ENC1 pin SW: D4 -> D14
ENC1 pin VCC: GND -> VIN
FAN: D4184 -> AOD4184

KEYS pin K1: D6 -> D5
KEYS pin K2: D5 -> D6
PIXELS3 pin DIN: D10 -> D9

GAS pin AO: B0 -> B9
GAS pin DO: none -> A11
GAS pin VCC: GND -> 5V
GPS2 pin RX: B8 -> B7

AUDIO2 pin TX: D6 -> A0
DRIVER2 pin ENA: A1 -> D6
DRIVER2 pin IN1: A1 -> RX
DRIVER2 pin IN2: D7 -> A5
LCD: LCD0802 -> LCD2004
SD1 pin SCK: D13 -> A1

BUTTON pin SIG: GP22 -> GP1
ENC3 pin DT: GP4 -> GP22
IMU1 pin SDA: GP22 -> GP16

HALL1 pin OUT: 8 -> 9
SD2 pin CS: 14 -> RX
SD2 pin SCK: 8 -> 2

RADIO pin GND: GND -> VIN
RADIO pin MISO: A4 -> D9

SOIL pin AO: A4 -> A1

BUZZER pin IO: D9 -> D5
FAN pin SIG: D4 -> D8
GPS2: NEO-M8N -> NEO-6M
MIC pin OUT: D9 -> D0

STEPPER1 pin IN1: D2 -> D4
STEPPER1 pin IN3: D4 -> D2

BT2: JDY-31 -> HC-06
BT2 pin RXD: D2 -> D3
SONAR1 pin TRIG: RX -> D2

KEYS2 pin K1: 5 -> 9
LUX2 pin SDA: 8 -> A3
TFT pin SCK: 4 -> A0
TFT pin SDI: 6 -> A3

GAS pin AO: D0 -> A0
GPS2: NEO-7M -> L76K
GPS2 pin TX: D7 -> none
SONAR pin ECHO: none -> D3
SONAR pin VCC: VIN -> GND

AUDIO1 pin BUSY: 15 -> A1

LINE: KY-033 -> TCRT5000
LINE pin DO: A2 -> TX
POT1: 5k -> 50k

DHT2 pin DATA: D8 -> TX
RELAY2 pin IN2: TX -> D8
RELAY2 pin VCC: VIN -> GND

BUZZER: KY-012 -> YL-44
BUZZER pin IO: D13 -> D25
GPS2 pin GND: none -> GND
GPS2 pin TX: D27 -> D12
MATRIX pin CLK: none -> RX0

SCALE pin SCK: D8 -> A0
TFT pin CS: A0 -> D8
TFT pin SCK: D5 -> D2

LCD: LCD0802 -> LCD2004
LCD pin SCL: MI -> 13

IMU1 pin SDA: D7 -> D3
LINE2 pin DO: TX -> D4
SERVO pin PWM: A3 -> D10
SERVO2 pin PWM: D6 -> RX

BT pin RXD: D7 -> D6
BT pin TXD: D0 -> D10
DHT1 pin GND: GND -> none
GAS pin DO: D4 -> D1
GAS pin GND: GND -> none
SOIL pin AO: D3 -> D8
---
ASSIGNED TASK
The word to find is "none". Copy every line of the records that holds it.

EXERCISE SOLUTION
GAS pin DO: none -> A11
GPS2 pin TX: D7 -> none
SONAR pin ECHO: none -> D3
GPS2 pin GND: none -> GND
MATRIX pin CLK: none -> RX0
DHT1 pin GND: GND -> none
GAS pin GND: GND -> none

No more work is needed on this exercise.